● **Extracted data entries**
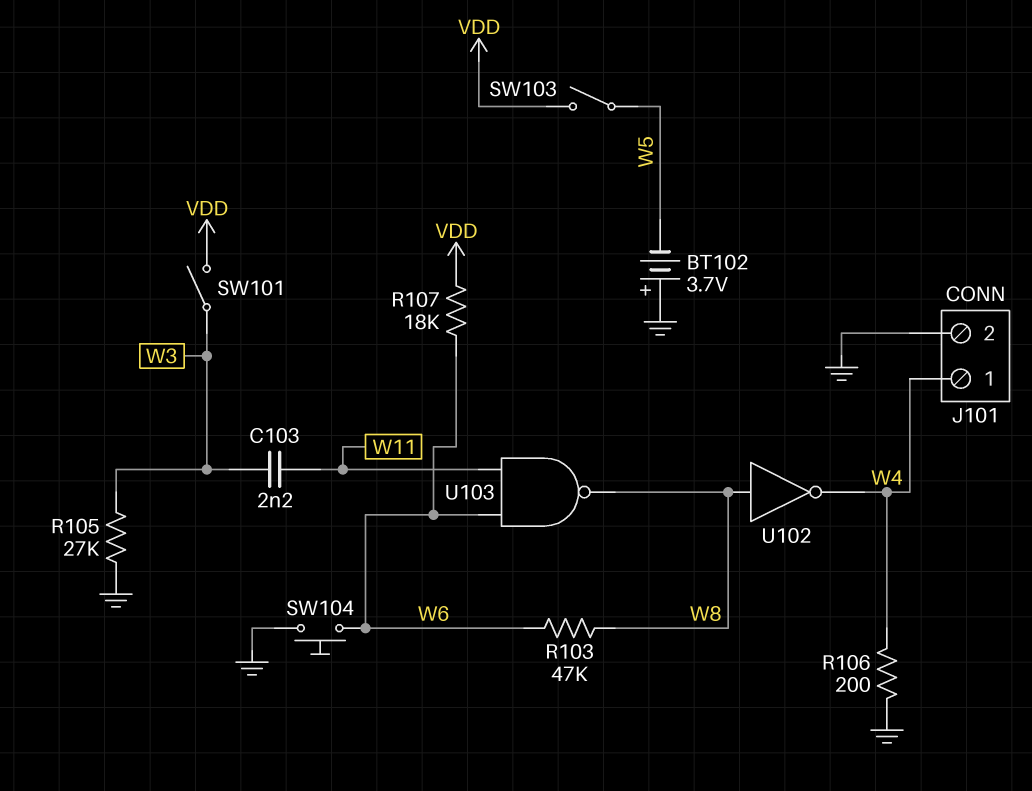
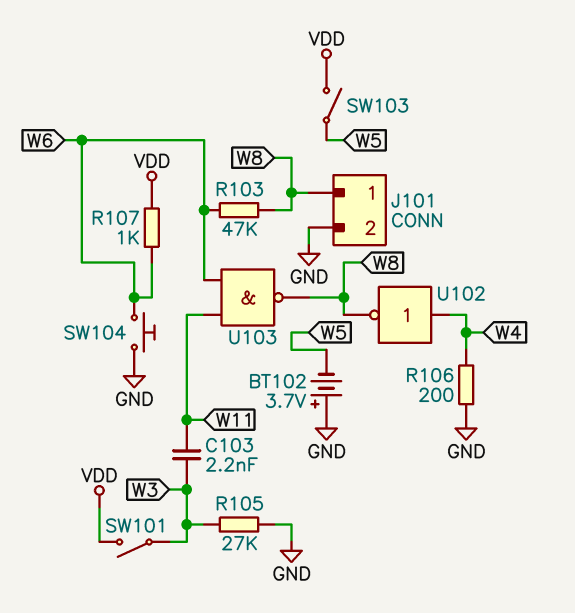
J101 pin 1: W4 -> W8
R107: 18k (VDD, W6) -> 1k (VDD, W6)
U102: NOT (in W8, out W4) -> NOT (in W4, out W8)

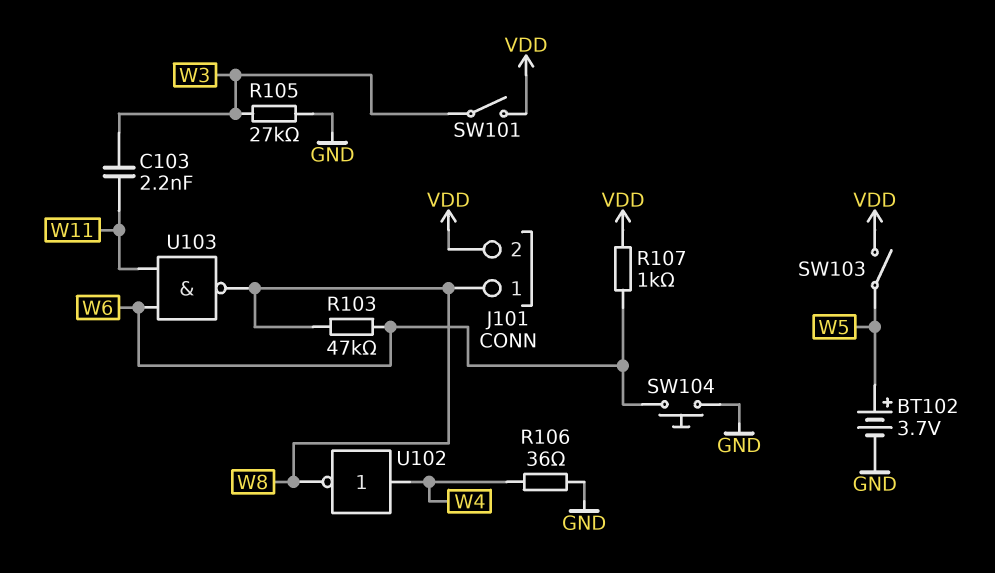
BT102: 3.7V (plus GND, minus W5) -> 3.7V (plus W5, minus GND)
J101 pin 2: GND -> VDD
R106: 200 (GND, W4) -> 36 (GND, W4)

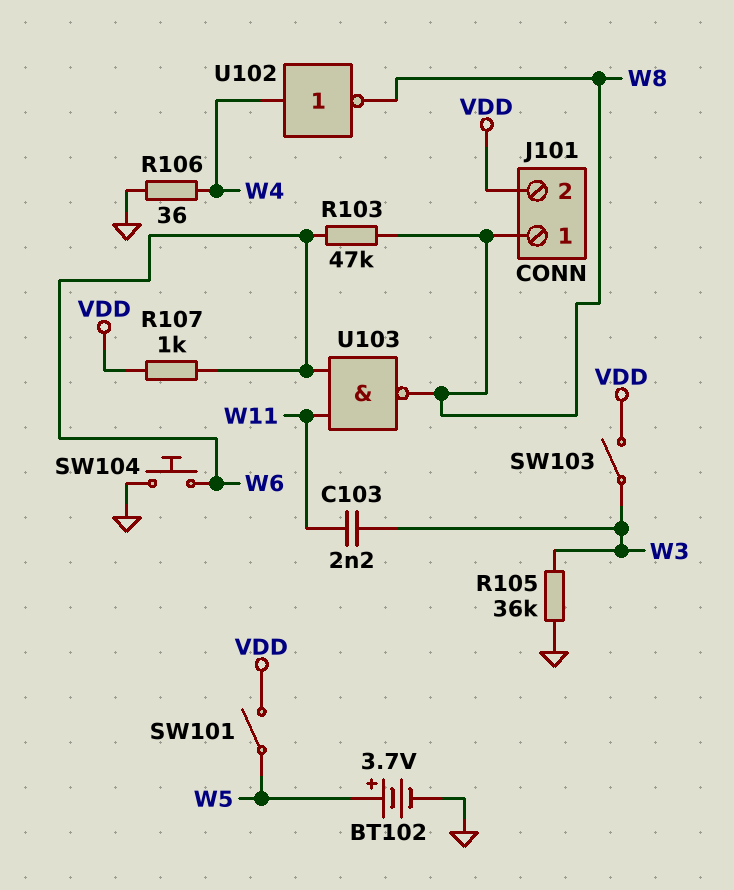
R105: 27k (GND, W3) -> 36k (GND, W3)
SW101: switch (VDD, W3) -> switch (VDD, W5)
SW103: switch (VDD, W5) -> switch (VDD, W3)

● **Exercise description**
Print each entry precisely as written; the pictures stay out.

● **Response area**
J101 pin 1: W4 -> W8
R107: 18k (VDD, W6) -> 1k (VDD, W6)
U102: NOT (in W8, out W4) -> NOT (in W4, out W8)

BT102: 3.7V (plus GND, minus W5) -> 3.7V (plus W5, minus GND)
J101 pin 2: GND -> VDD
R106: 200 (GND, W4) -> 36 (GND, W4)

R105: 27k (GND, W3) -> 36k (GND, W3)
SW101: switch (VDD, W3) -> switch (VDD, W5)
SW103: switch (VDD, W5) -> switch (VDD, W3)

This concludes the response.